Instructions for the task ▸ Pictures are to be left out; every line from the one that holds "C6: 470nF (AGND, CV) -> 22nF (AGND, CV)" to the end of the data is to be retyped exactly.
[Opening Record extracts section]
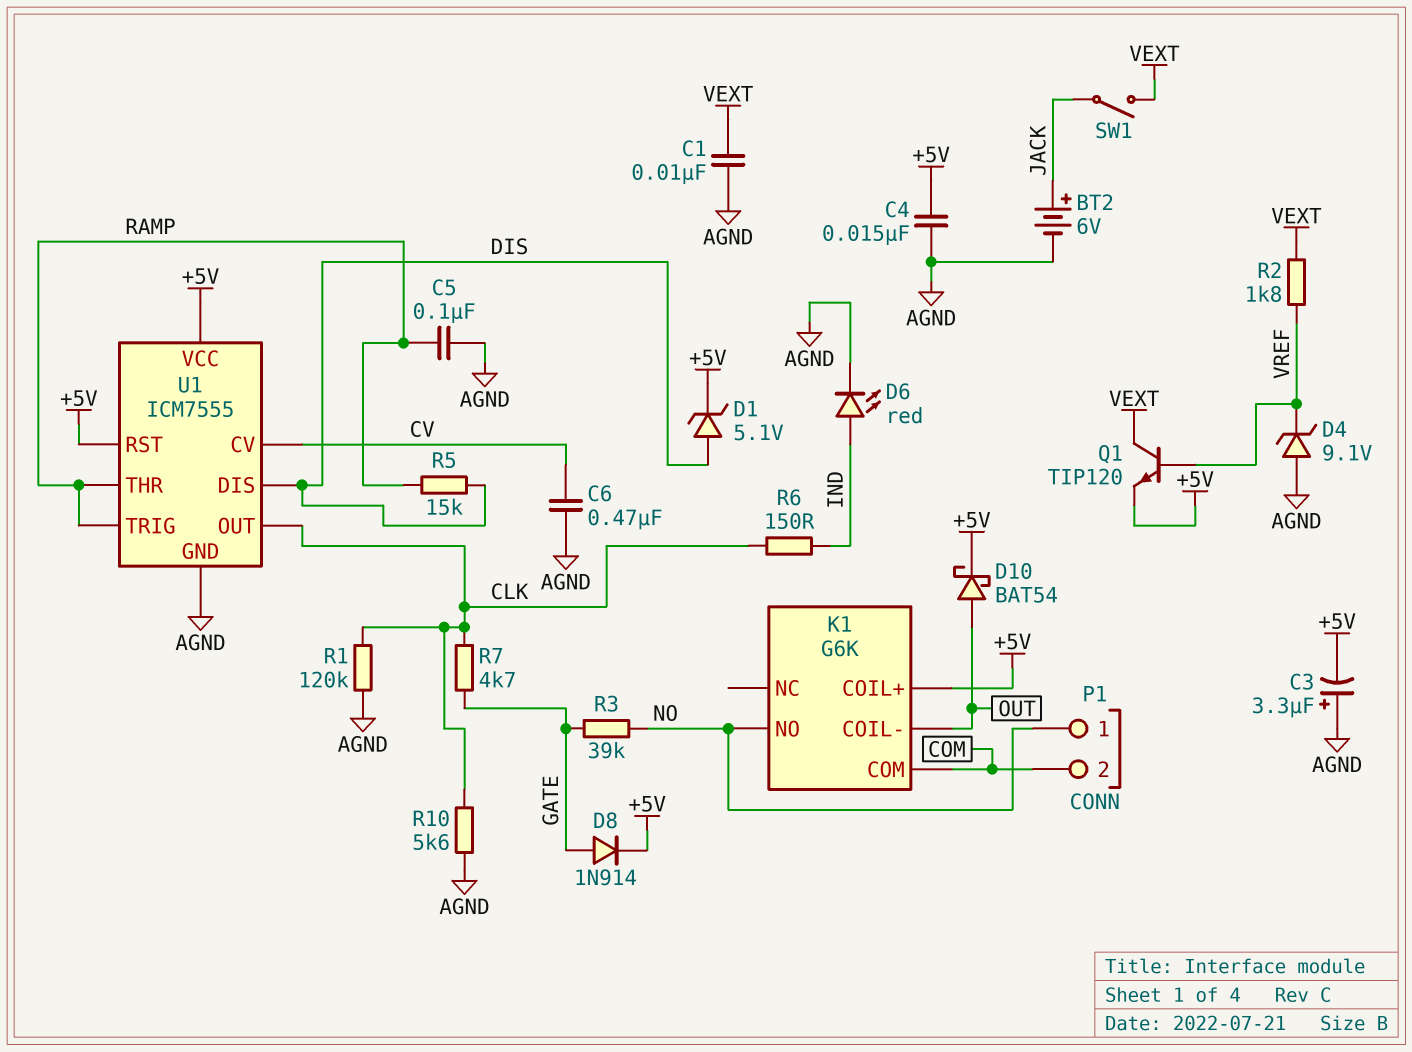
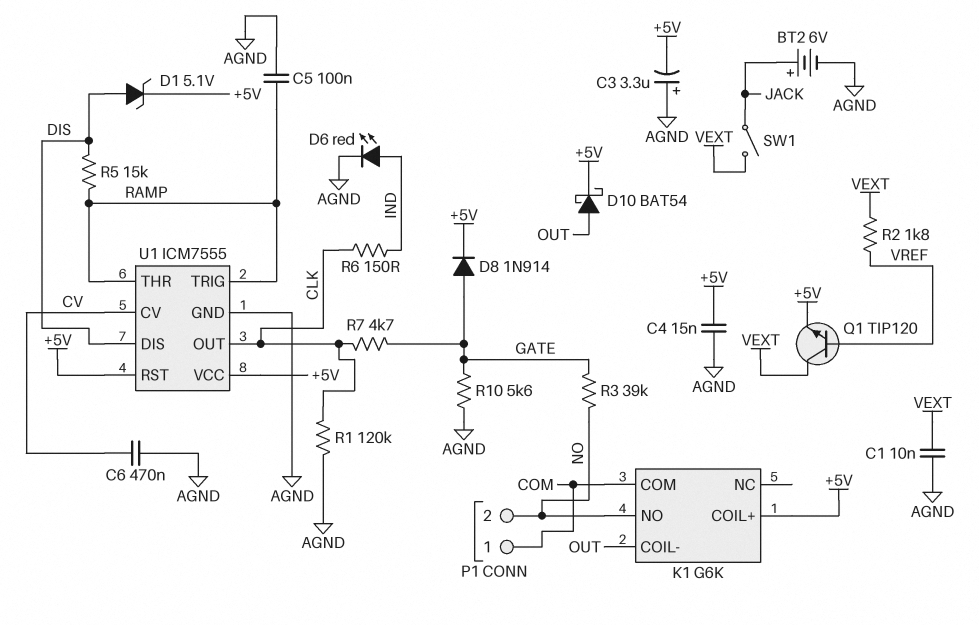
D4: zener 9.1V (A AGND, K VREF) -> none
P1 pin 1: NO -> COM
P1 pin 2: COM -> NO
R10: 5.6k (AGND, CLK) -> 5.6k (AGND, GATE)

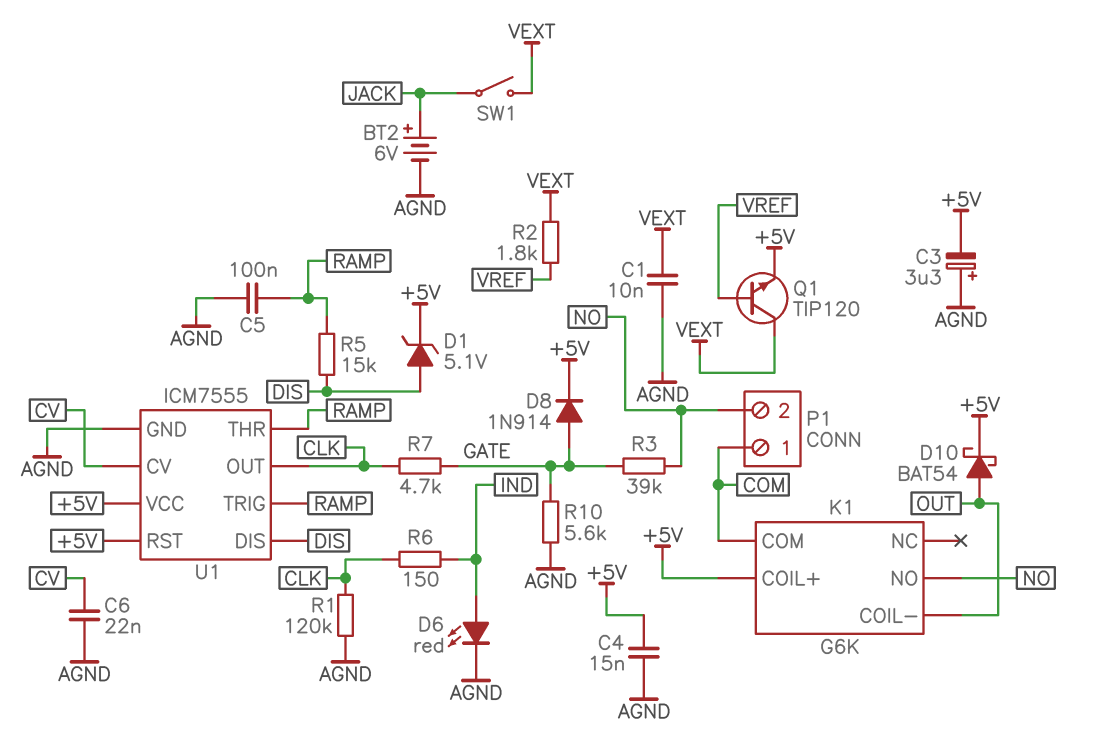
C6: 470nF (AGND, CV) -> 22nF (AGND, CV)

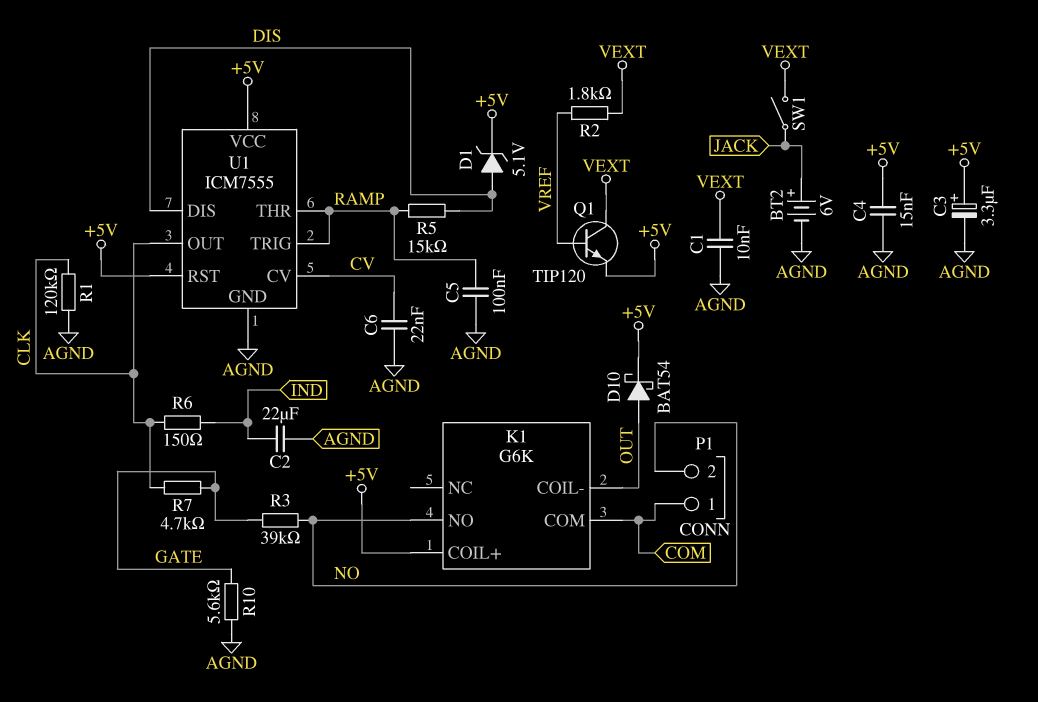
C2: none -> 22uF (AGND, IND)
C3: 3.3uF (plus AGND, minus +5V) -> 3.3uF (plus +5V, minus AGND)
D6: LED red (A IND, K AGND) -> none
D8: diode 1N914 (A GATE, K +5V) -> none

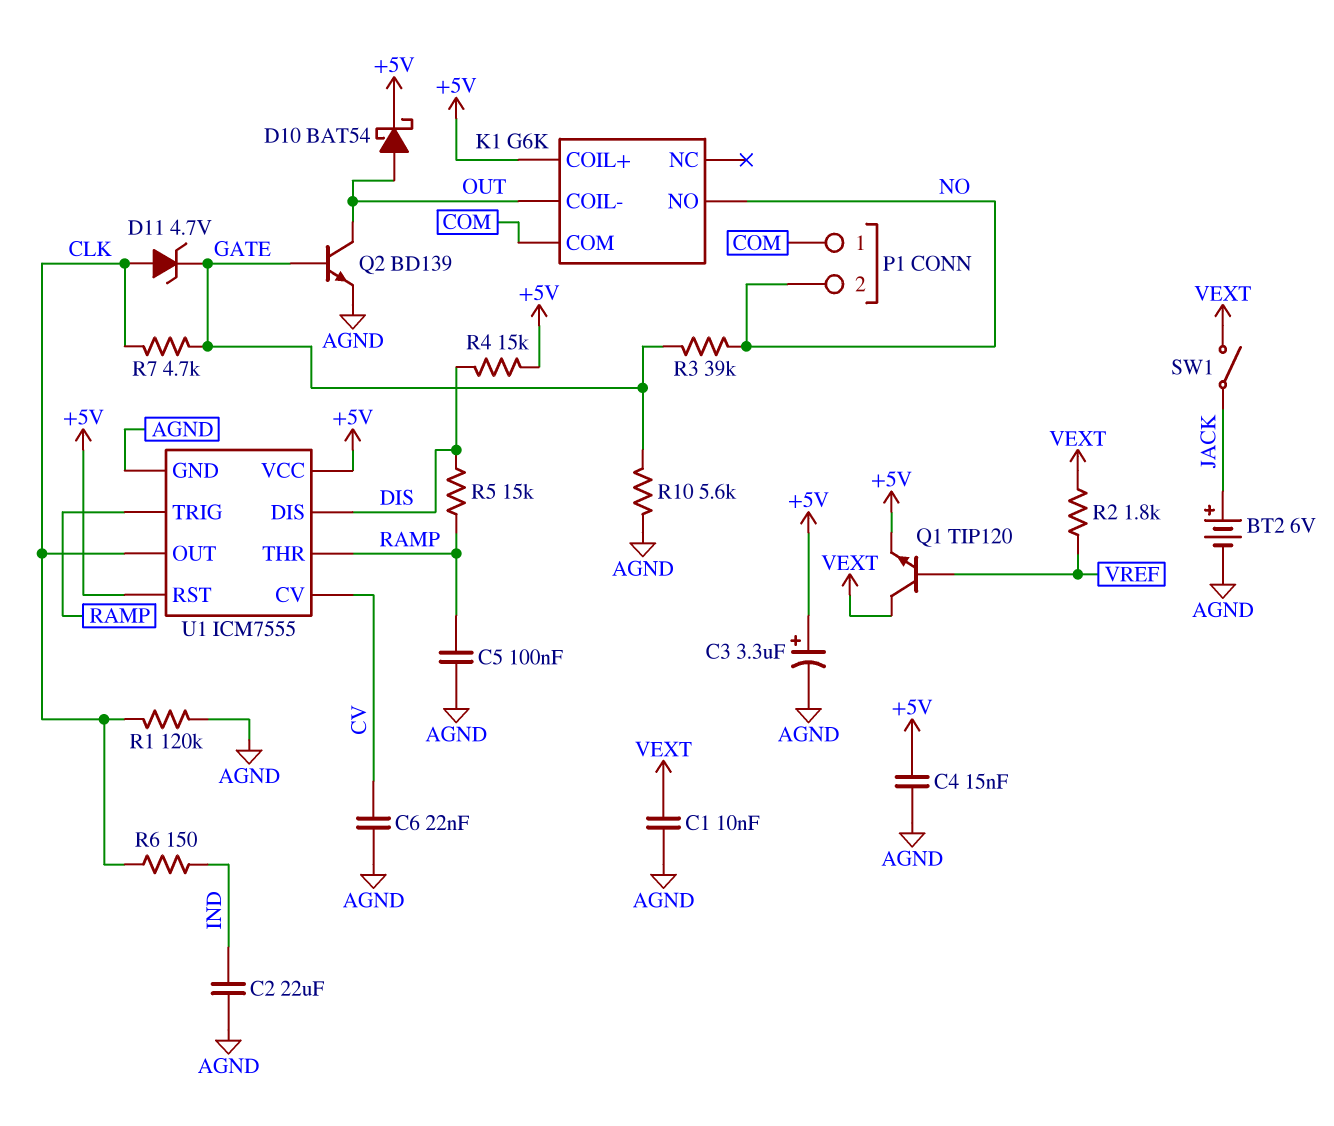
D1: zener 5.1V (A DIS, K +5V) -> none
D11: none -> zener 4.7V (A CLK, K GATE)
Q2: none -> NPN BD139 (B GATE, C OUT, E AGND)
R4: none -> 15k (+5V, DIS)

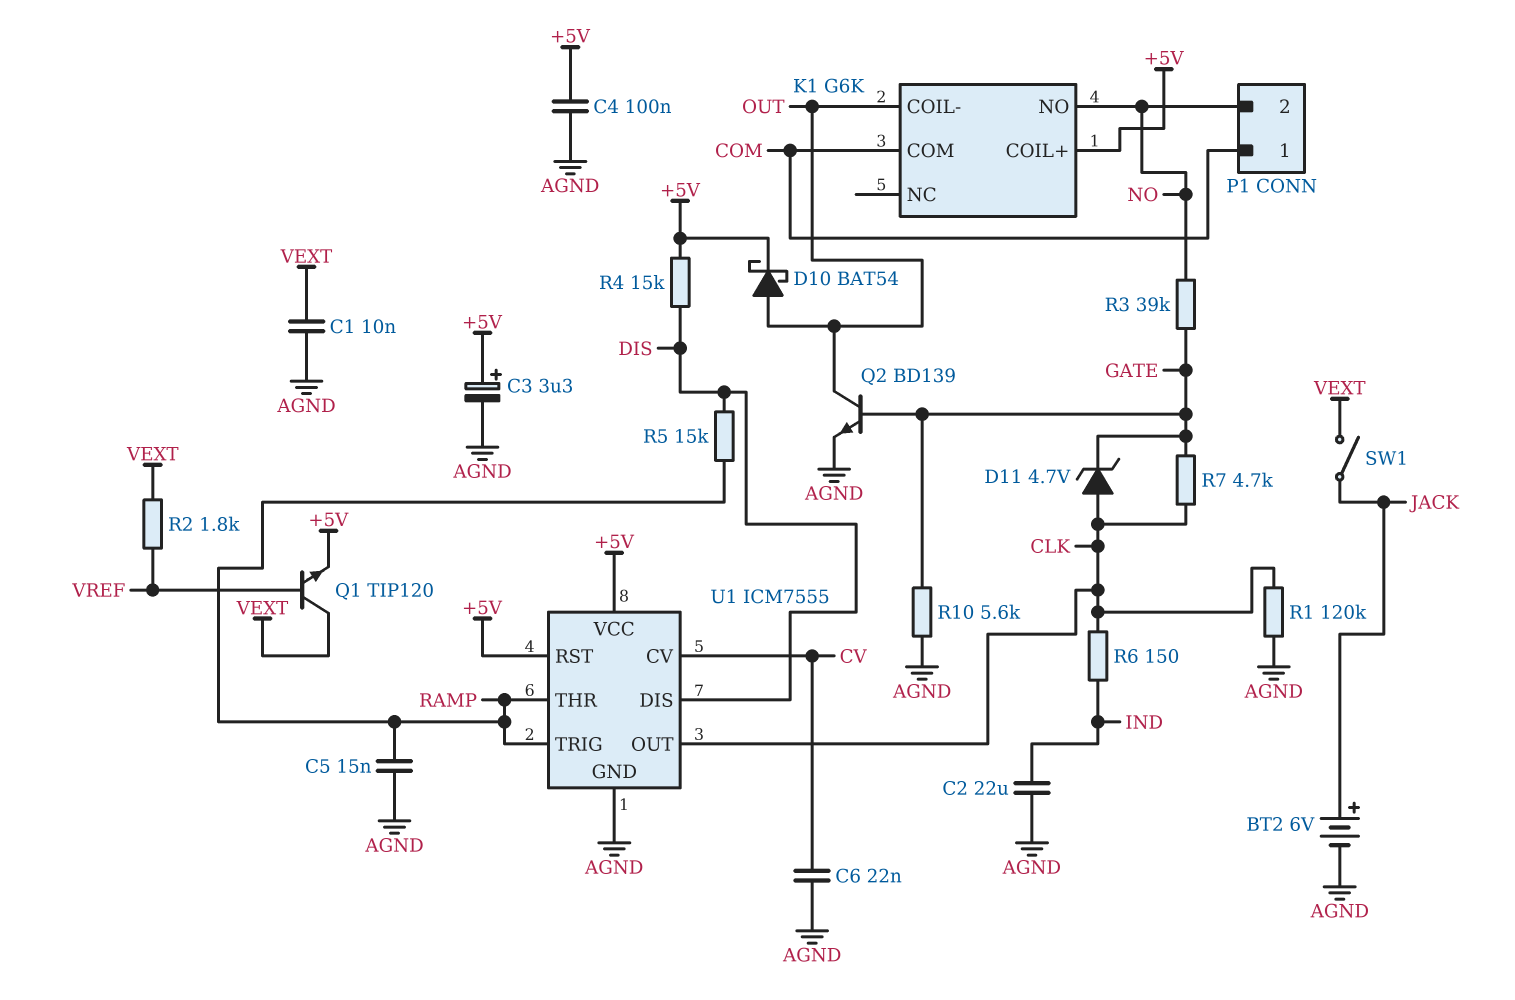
C4: 15nF (+5V, AGND) -> 100nF (+5V, AGND)
C5: 100nF (AGND, RAMP) -> 15nF (AGND, RAMP)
[Closing Record extracts section]
Answer to this exercise ▸
C6: 470nF (AGND, CV) -> 22nF (AGND, CV)

C2: none -> 22uF (AGND, IND)
C3: 3.3uF (plus AGND, minus +5V) -> 3.3uF (plus +5V, minus AGND)
D6: LED red (A IND, K AGND) -> none
D8: diode 1N914 (A GATE, K +5V) -> none

D1: zener 5.1V (A DIS, K +5V) -> none
D11: none -> zener 4.7V (A CLK, K GATE)
Q2: none -> NPN BD139 (B GATE, C OUT, E AGND)
R4: none -> 15k (+5V, DIS)

C4: 15nF (+5V, AGND) -> 100nF (+5V, AGND)
C5: 100nF (AGND, RAMP) -> 15nF (AGND, RAMP)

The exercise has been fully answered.